INPUT DATA:
+--

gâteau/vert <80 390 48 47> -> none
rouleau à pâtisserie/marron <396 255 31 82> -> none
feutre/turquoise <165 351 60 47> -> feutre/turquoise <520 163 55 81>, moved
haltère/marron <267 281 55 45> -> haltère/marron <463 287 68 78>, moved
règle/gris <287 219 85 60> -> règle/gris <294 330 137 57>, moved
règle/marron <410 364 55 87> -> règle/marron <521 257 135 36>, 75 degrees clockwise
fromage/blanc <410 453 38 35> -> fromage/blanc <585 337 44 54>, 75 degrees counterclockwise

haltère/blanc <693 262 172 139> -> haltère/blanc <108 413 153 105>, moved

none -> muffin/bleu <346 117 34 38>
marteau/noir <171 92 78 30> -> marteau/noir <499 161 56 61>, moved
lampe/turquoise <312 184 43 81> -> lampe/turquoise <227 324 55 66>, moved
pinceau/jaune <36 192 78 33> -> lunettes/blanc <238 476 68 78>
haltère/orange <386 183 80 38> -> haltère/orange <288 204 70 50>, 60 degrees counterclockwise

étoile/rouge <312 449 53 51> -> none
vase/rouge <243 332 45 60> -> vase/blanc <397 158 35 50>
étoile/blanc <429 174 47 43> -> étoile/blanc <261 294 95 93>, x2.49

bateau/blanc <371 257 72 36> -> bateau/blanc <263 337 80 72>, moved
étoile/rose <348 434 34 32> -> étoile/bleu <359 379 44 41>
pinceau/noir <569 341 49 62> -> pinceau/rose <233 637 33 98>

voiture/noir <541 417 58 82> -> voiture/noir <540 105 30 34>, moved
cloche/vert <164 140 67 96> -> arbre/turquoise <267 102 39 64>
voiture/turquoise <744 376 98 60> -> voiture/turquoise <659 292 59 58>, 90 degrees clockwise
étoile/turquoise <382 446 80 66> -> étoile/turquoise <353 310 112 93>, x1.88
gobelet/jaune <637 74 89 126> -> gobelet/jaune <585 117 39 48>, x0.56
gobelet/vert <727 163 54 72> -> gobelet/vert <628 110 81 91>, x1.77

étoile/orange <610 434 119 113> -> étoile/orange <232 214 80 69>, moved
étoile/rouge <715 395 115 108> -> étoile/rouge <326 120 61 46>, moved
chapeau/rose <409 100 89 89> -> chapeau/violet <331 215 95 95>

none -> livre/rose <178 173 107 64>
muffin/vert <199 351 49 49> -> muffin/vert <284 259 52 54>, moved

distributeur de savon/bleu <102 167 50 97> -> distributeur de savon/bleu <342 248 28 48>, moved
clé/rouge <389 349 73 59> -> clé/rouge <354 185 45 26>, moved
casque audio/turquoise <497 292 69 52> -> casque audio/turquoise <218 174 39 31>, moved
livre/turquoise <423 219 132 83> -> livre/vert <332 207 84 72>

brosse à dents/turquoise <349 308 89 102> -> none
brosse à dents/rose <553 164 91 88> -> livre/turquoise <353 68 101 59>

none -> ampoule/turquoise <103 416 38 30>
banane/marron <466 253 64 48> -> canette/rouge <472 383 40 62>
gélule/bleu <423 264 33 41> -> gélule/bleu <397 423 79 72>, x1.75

+--

WORK REQUEST: Take each line of the material that contains the word "règle" and list it.

PROBLEM SOLUTION:
règle/gris <287 219 85 60> -> règle/gris <294 330 137 57>, moved
règle/marron <410 364 55 87> -> règle/marron <521 257 135 36>, 75 degrees clockwise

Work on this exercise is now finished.